**Problem:** When a line below contains the word "turquoise", it counts toward the total; give that total and nothing besides.

┌─ Materials provided

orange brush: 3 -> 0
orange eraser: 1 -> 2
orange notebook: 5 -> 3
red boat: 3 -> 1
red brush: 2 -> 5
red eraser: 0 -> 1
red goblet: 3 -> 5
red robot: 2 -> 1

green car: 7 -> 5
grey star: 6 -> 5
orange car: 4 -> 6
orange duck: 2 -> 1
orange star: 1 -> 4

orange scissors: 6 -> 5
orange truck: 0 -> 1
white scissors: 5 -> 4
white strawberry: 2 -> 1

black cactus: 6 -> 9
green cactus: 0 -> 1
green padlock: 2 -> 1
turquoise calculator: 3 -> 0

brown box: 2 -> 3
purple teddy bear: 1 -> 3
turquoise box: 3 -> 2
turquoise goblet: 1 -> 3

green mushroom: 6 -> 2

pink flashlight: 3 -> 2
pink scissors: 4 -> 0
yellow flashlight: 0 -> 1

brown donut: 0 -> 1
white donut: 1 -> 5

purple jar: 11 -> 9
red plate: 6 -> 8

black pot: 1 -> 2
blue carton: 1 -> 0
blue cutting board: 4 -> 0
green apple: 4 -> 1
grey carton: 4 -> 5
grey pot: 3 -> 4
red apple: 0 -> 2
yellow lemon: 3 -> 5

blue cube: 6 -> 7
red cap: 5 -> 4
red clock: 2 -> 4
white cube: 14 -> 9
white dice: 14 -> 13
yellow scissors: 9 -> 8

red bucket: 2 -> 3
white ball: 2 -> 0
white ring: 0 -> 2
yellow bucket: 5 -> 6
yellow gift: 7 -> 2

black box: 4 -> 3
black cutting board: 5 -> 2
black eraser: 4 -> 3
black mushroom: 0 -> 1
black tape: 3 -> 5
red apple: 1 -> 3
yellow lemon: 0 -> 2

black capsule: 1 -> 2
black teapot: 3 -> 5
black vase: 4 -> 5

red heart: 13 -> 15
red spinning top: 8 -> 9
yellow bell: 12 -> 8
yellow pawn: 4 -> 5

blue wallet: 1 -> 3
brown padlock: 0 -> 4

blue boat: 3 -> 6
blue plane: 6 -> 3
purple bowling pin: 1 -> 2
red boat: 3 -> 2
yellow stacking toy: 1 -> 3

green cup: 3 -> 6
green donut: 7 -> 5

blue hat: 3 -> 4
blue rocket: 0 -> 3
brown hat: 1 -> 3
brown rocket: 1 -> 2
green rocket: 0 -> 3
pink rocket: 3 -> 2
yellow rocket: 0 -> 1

└─

**Worked solution:** 3